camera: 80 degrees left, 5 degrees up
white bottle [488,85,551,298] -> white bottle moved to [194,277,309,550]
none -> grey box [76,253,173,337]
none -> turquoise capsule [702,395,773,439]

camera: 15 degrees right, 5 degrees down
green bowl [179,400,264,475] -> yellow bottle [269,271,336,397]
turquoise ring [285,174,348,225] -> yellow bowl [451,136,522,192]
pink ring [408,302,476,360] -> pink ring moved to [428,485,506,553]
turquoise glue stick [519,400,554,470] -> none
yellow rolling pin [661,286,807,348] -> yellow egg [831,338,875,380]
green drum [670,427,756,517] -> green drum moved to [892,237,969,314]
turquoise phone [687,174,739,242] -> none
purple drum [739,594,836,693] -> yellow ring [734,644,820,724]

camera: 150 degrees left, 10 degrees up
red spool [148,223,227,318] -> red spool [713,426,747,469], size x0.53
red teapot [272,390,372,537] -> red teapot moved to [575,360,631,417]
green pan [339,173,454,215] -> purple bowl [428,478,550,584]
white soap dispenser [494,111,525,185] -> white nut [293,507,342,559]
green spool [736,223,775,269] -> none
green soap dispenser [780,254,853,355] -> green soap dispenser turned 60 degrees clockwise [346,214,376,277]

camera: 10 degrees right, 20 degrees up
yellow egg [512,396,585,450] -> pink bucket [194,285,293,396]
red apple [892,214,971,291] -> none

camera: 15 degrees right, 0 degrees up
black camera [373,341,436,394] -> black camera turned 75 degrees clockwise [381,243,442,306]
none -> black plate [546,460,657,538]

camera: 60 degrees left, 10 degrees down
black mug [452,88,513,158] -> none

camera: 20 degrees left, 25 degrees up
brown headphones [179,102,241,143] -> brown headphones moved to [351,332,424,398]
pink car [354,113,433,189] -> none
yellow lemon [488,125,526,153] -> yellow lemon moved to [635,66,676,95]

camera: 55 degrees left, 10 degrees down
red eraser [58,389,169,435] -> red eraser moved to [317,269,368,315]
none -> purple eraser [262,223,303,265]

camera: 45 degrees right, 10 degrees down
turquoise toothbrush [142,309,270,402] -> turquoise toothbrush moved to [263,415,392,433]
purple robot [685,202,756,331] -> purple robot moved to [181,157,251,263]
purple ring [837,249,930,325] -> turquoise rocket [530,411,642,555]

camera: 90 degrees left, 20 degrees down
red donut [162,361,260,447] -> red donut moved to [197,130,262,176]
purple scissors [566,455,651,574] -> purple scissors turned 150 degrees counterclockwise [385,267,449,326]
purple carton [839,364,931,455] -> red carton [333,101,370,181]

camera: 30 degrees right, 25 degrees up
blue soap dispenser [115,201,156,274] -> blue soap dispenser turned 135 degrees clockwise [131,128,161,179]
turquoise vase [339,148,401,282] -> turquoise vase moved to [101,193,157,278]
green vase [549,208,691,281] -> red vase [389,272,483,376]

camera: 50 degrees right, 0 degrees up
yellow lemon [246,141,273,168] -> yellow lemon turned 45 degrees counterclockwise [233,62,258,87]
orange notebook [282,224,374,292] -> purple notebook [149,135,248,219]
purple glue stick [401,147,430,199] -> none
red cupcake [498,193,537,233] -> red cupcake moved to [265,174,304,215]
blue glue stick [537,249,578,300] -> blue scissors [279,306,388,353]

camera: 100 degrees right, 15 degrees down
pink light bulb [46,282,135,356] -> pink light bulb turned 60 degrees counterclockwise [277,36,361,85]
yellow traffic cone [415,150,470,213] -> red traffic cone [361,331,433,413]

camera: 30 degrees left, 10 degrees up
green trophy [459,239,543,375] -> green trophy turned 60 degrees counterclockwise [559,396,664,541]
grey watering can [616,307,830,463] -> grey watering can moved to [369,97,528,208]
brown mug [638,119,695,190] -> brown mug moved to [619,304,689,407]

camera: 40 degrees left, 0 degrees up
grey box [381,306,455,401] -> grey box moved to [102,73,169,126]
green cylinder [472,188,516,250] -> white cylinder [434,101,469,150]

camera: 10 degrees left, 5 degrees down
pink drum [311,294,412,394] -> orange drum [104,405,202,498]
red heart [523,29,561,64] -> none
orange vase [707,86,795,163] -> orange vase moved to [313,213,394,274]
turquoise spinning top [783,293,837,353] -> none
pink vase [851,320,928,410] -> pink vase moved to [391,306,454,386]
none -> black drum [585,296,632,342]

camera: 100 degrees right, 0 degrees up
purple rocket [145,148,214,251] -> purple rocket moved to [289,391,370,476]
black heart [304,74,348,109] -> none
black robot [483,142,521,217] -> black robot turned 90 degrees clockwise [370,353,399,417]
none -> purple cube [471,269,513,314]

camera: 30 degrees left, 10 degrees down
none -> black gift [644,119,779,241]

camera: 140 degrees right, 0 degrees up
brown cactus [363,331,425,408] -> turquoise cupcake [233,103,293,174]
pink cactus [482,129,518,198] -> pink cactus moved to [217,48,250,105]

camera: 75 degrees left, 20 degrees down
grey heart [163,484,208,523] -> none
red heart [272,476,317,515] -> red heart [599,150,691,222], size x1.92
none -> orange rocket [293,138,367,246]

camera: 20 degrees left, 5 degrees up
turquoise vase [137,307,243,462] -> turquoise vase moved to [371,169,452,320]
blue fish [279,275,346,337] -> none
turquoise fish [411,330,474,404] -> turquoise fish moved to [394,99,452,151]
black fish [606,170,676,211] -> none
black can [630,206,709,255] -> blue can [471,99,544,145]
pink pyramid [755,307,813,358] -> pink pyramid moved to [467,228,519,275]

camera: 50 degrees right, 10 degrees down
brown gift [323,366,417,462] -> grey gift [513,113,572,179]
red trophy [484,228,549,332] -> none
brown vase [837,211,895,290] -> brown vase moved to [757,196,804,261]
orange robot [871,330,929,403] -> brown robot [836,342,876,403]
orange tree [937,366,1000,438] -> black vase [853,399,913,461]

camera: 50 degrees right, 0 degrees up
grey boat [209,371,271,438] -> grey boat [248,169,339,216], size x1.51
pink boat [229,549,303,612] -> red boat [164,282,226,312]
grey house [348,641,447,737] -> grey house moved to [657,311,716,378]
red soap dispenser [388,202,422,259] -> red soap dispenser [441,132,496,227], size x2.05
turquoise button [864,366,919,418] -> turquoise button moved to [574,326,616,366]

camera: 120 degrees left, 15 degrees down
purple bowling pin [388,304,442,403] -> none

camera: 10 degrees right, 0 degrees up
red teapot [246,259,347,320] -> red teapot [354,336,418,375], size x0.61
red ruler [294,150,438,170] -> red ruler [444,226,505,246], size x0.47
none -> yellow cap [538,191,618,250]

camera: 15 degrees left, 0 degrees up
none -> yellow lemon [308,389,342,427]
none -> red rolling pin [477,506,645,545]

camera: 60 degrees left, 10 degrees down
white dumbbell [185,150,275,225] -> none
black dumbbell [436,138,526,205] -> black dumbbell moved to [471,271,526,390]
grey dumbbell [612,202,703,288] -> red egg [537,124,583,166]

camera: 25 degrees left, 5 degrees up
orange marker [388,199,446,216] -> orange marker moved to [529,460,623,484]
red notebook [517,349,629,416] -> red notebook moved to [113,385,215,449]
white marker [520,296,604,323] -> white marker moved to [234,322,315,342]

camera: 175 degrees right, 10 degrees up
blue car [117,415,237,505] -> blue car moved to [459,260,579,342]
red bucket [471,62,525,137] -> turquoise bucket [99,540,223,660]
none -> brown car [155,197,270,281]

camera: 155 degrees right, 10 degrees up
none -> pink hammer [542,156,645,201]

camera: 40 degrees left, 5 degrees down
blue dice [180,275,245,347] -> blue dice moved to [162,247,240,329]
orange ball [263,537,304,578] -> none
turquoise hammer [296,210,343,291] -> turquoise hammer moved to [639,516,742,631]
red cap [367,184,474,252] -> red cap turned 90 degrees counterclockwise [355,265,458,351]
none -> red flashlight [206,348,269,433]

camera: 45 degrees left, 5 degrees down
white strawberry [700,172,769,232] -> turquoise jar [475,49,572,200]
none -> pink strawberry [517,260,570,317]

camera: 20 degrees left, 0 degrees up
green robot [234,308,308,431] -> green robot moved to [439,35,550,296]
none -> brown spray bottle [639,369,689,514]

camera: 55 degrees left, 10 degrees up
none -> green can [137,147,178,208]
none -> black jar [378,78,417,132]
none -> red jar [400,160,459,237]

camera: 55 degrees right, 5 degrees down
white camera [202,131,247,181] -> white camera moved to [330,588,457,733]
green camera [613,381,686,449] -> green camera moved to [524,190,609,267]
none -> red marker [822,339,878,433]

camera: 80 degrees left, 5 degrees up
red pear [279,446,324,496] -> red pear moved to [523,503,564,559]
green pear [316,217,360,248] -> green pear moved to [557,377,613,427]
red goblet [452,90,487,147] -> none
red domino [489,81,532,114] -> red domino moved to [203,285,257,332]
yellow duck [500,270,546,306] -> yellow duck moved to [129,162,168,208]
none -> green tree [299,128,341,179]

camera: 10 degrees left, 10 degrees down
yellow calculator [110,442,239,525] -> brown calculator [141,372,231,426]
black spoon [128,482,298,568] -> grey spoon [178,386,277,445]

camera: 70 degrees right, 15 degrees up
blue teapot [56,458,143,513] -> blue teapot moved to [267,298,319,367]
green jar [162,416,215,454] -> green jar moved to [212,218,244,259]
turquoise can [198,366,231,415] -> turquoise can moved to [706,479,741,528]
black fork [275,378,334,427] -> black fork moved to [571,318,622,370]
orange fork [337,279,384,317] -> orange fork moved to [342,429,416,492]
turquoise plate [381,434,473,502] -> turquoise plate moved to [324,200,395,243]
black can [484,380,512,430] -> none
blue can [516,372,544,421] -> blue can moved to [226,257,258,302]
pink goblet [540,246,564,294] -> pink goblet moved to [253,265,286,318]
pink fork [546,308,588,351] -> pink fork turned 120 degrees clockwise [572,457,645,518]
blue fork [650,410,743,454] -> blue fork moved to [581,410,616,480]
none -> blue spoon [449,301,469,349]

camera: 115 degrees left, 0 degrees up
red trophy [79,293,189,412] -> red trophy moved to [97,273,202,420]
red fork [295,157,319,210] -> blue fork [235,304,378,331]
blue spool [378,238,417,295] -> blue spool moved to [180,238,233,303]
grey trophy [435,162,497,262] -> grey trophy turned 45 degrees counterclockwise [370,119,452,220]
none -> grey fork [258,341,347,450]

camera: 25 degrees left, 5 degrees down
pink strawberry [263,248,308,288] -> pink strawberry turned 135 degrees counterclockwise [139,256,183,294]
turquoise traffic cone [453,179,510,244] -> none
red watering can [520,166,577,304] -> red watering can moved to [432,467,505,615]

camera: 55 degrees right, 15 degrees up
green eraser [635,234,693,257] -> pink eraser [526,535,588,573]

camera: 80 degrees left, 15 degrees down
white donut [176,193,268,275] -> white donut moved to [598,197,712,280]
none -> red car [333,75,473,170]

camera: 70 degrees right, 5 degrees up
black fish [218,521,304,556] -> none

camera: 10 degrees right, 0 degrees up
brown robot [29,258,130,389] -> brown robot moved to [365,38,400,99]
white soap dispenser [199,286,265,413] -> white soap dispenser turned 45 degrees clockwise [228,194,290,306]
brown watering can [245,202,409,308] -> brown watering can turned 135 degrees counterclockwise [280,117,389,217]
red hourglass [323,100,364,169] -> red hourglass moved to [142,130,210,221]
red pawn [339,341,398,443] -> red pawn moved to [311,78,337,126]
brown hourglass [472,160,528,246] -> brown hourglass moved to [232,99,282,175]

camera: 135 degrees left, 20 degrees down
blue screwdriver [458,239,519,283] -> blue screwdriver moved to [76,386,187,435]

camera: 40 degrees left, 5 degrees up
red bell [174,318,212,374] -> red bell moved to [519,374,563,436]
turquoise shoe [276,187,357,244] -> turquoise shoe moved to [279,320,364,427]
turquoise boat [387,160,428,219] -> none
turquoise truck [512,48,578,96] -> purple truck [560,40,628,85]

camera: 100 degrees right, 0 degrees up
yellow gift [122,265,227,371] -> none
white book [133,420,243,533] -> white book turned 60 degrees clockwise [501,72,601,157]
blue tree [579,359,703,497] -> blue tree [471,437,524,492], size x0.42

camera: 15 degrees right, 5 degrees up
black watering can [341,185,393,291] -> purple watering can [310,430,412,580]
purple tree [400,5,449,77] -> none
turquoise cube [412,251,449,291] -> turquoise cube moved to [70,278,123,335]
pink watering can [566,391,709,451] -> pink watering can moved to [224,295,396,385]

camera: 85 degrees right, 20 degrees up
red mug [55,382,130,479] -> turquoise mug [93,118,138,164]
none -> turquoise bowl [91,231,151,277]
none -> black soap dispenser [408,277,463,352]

========

▶ **PROBLEM DETAILS**
Each line above with the word "counterclockwise" needs to be copied.

▶ **SOLUTION TO THIS EXERCISE**
purple scissors [566,455,651,574] -> purple scissors turned 150 degrees counterclockwise [385,267,449,326]
yellow lemon [246,141,273,168] -> yellow lemon turned 45 degrees counterclockwise [233,62,258,87]
pink light bulb [46,282,135,356] -> pink light bulb turned 60 degrees counterclockwise [277,36,361,85]
green trophy [459,239,543,375] -> green trophy turned 60 degrees counterclockwise [559,396,664,541]
red cap [367,184,474,252] -> red cap turned 90 degrees counterclockwise [355,265,458,351]
grey trophy [435,162,497,262] -> grey trophy turned 45 degrees counterclockwise [370,119,452,220]
pink strawberry [263,248,308,288] -> pink strawberry turned 135 degrees counterclockwise [139,256,183,294]
brown watering can [245,202,409,308] -> brown watering can turned 135 degrees counterclockwise [280,117,389,217]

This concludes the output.